Records for the task below:
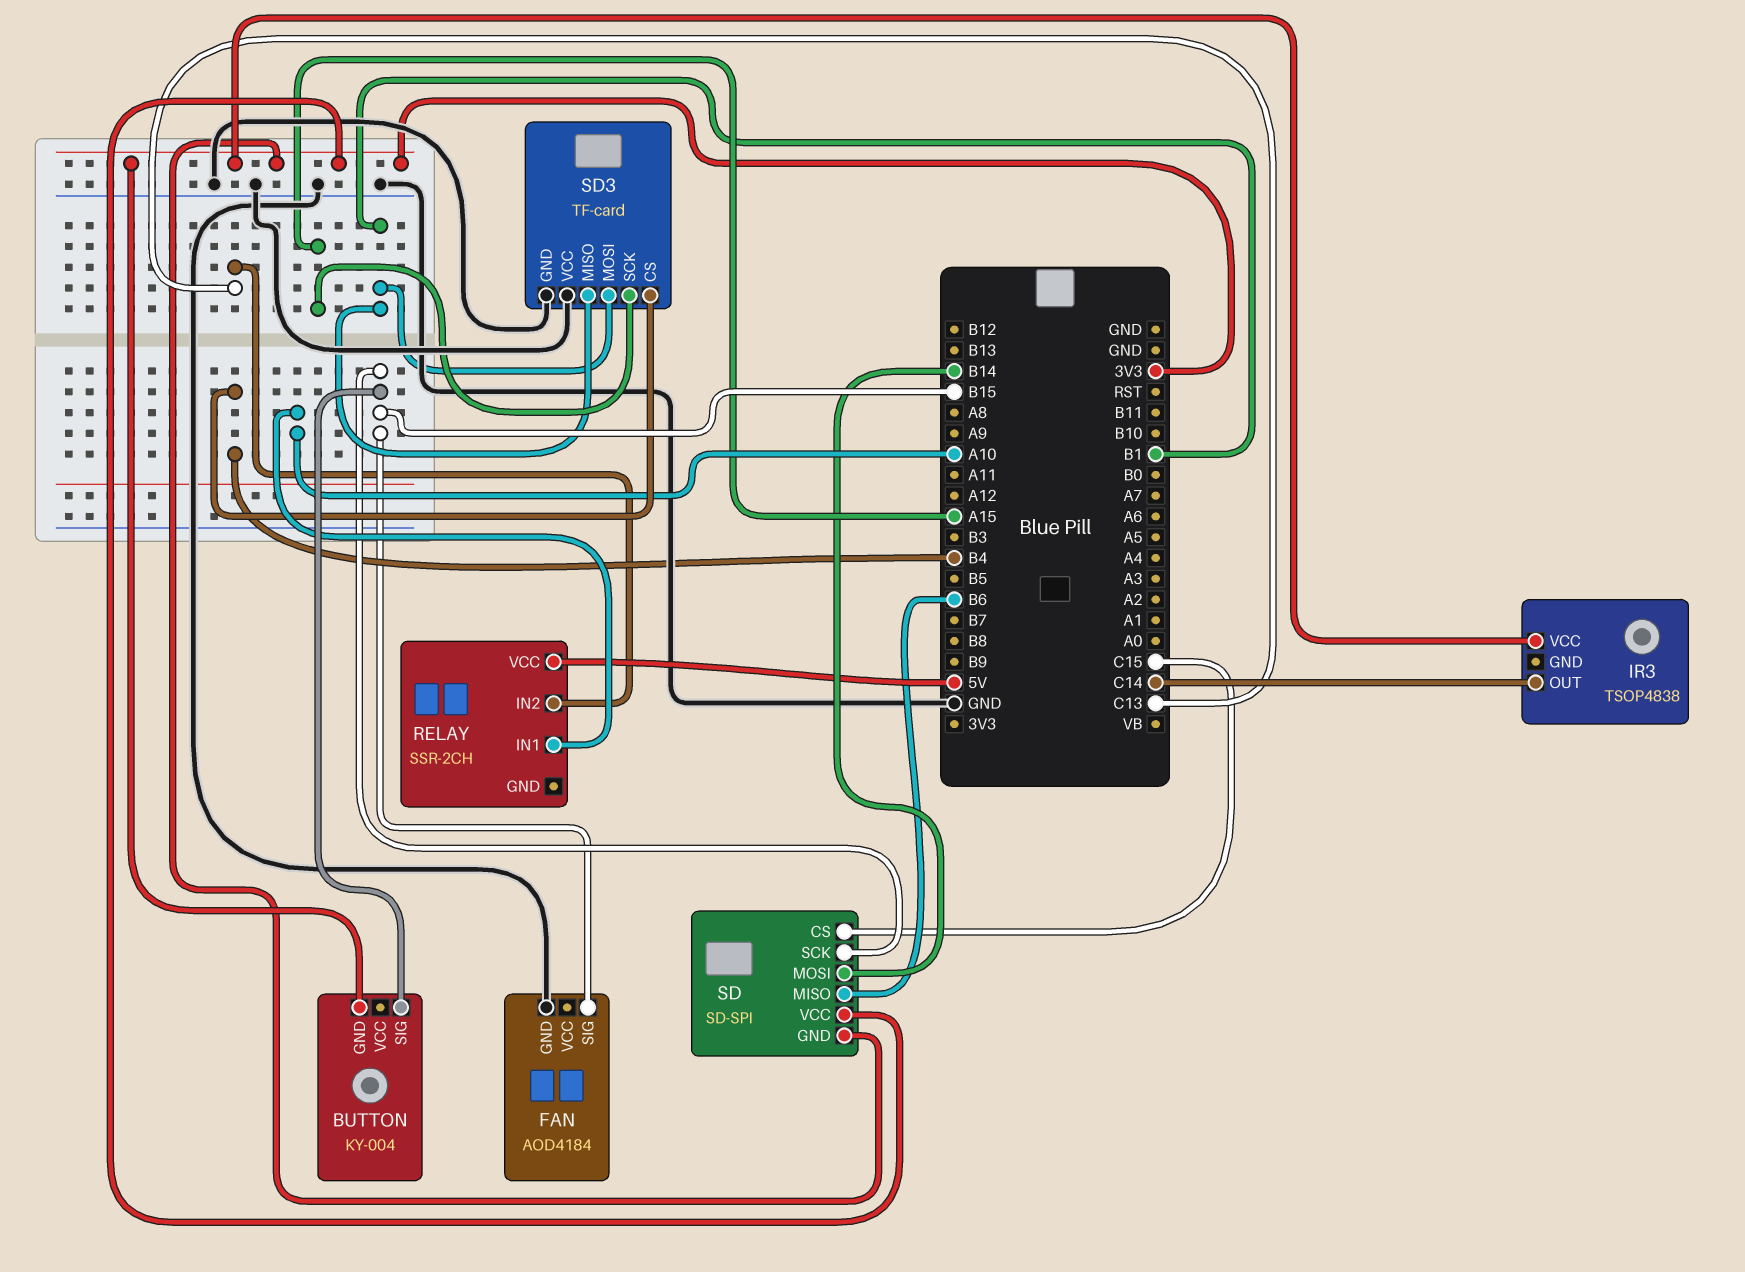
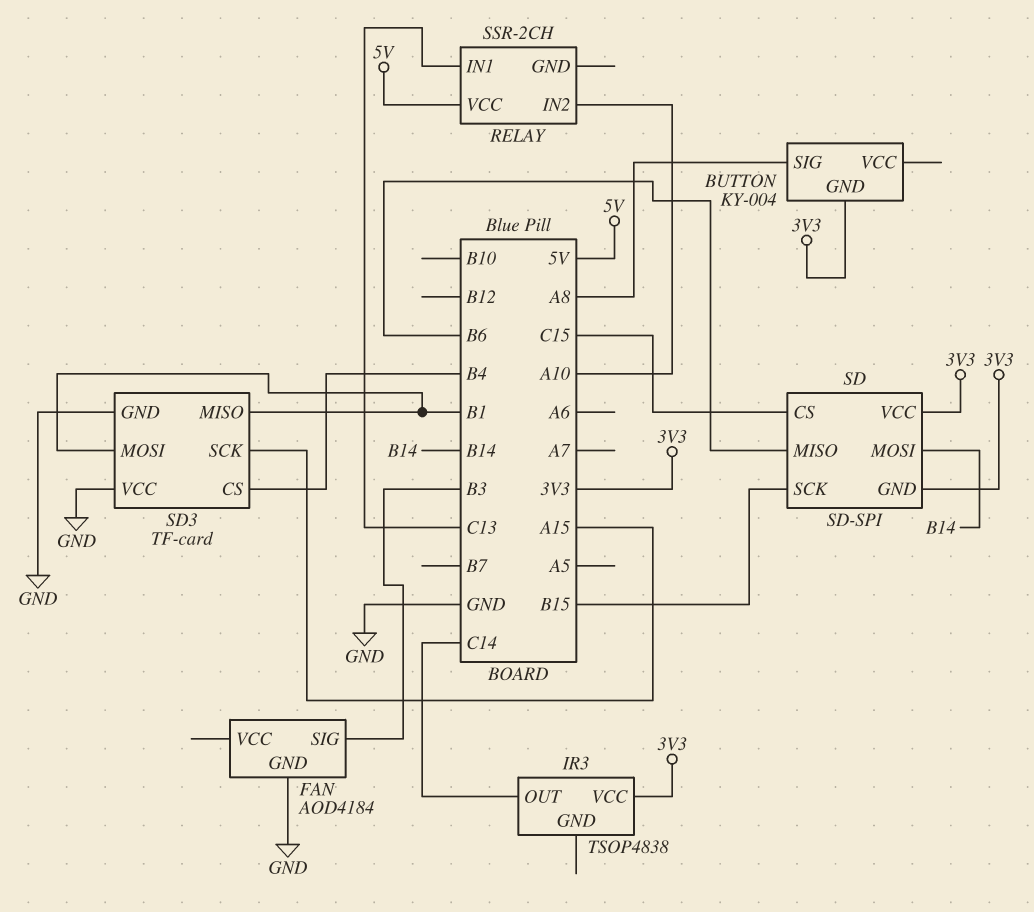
BUTTON pin SIG: B15 -> A8
FAN pin SIG: B15 -> B3
RELAY pin IN1: A10 -> C13
RELAY pin IN2: C13 -> A10

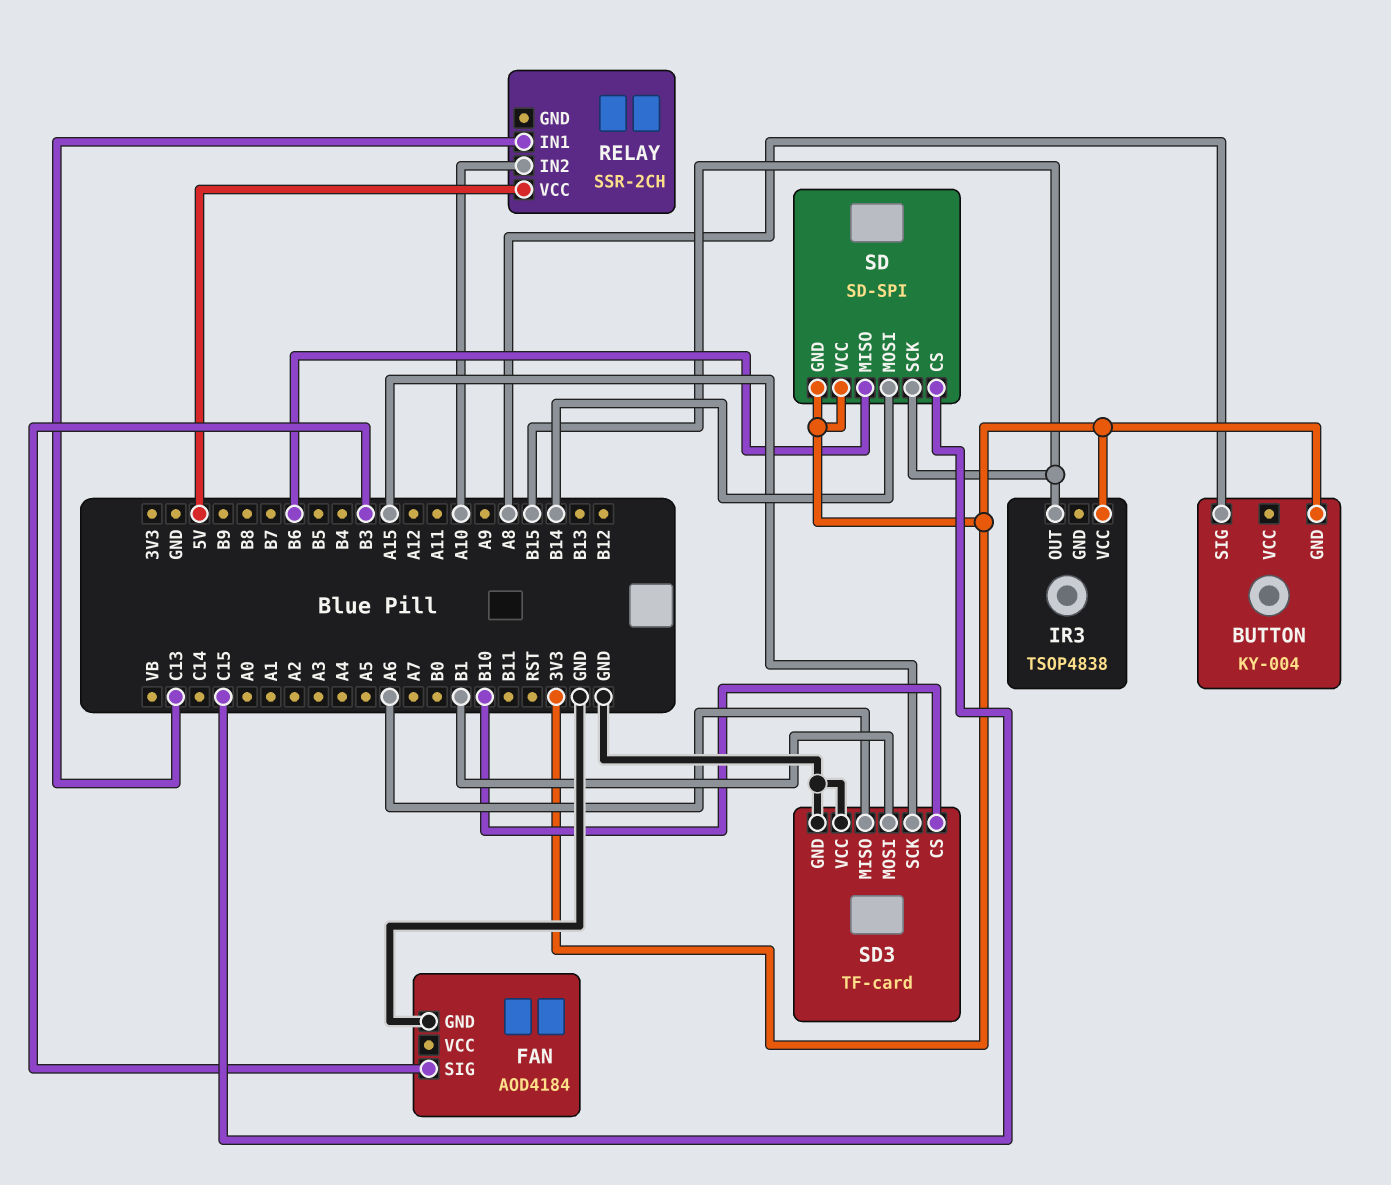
IR3 pin OUT: C14 -> B15
SD3 pin CS: B4 -> B10
SD3 pin MISO: B1 -> A6

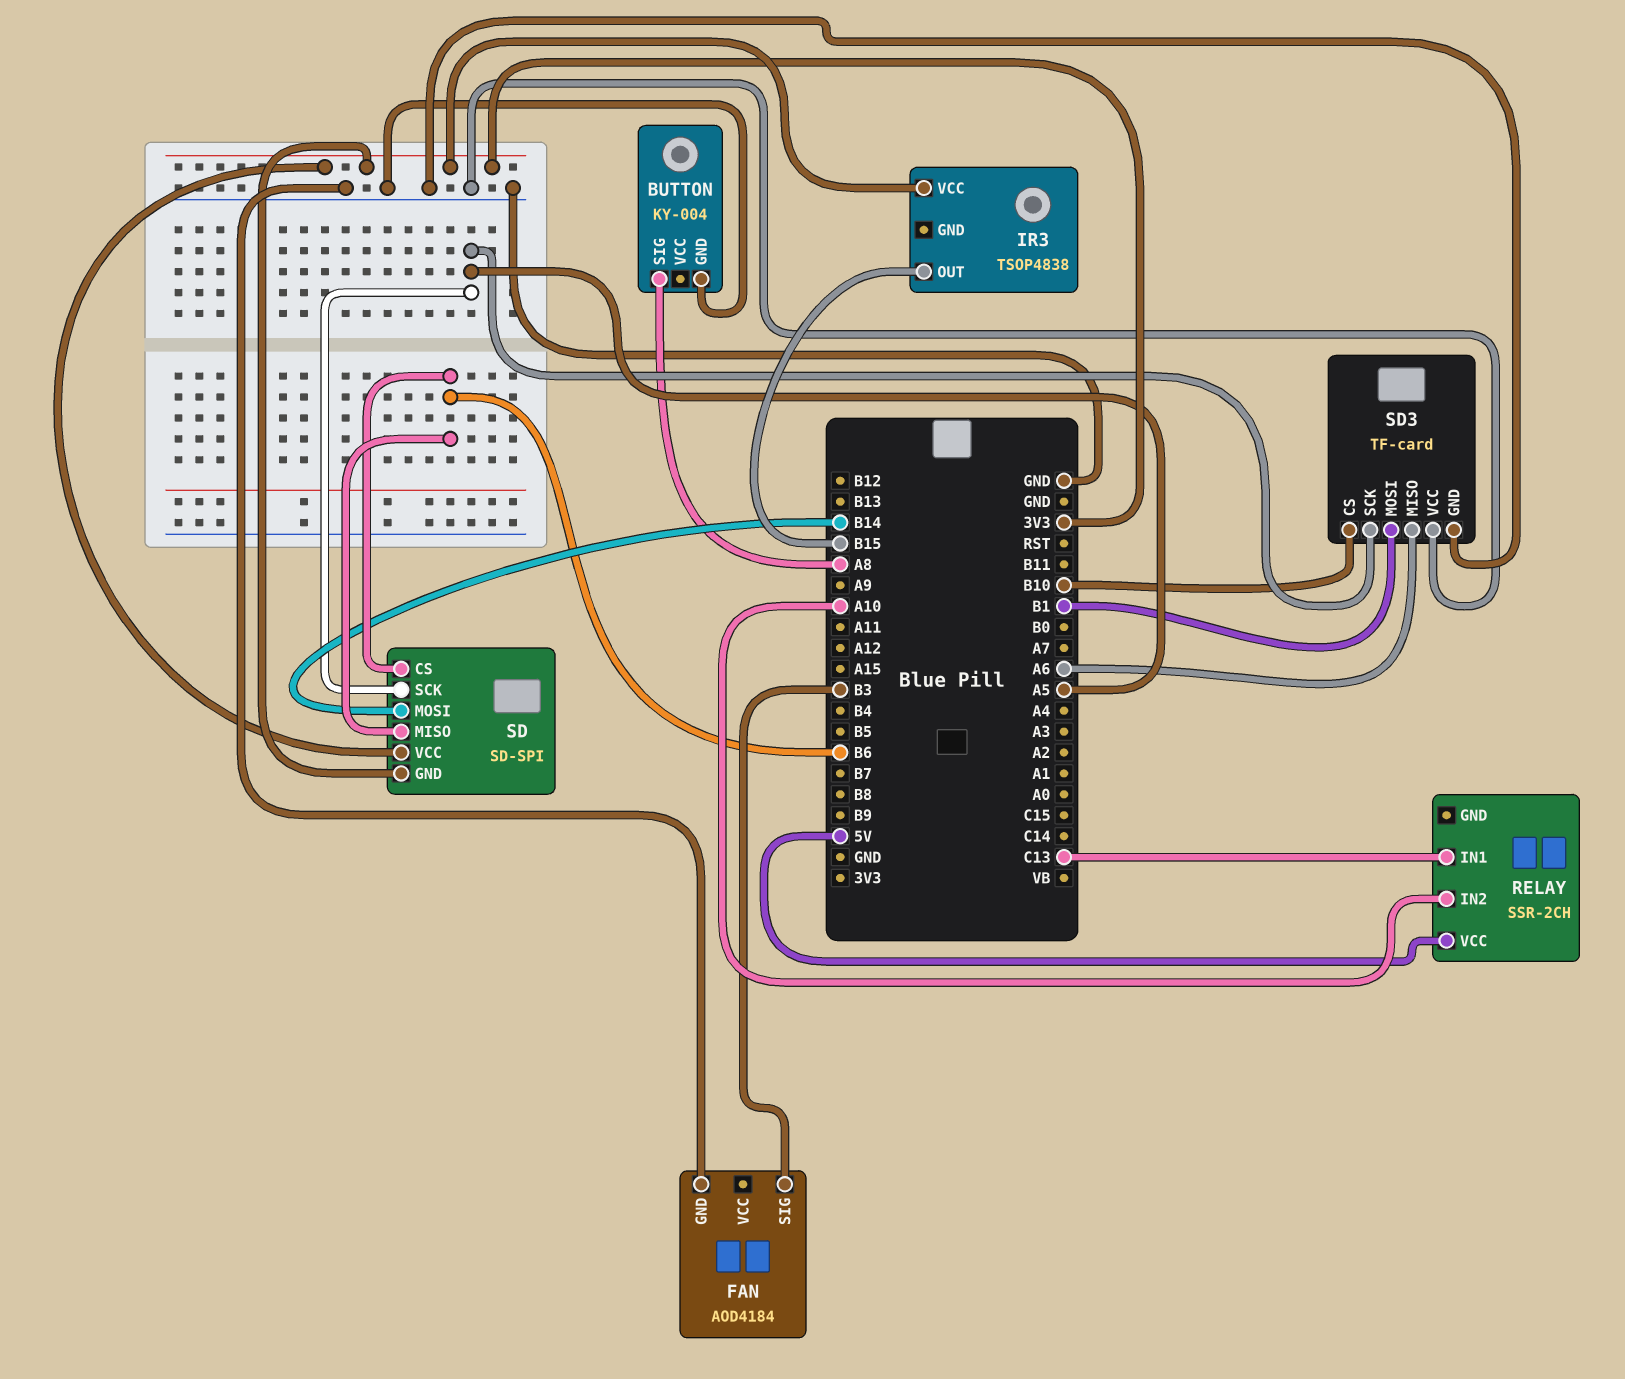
BUTTON pin GND: 3V3 -> GND
SD pin CS: C15 -> B6
SD pin SCK: B15 -> A5
SD3 pin SCK: A15 -> A5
End of Records for the task.
Prompt -
Reproduce every record above exactly as given, excluding pictures from the result.

Solution to the problem -
BUTTON pin SIG: B15 -> A8
FAN pin SIG: B15 -> B3
RELAY pin IN1: A10 -> C13
RELAY pin IN2: C13 -> A10

IR3 pin OUT: C14 -> B15
SD3 pin CS: B4 -> B10
SD3 pin MISO: B1 -> A6

BUTTON pin GND: 3V3 -> GND
SD pin CS: C15 -> B6
SD pin SCK: B15 -> A5
SD3 pin SCK: A15 -> A5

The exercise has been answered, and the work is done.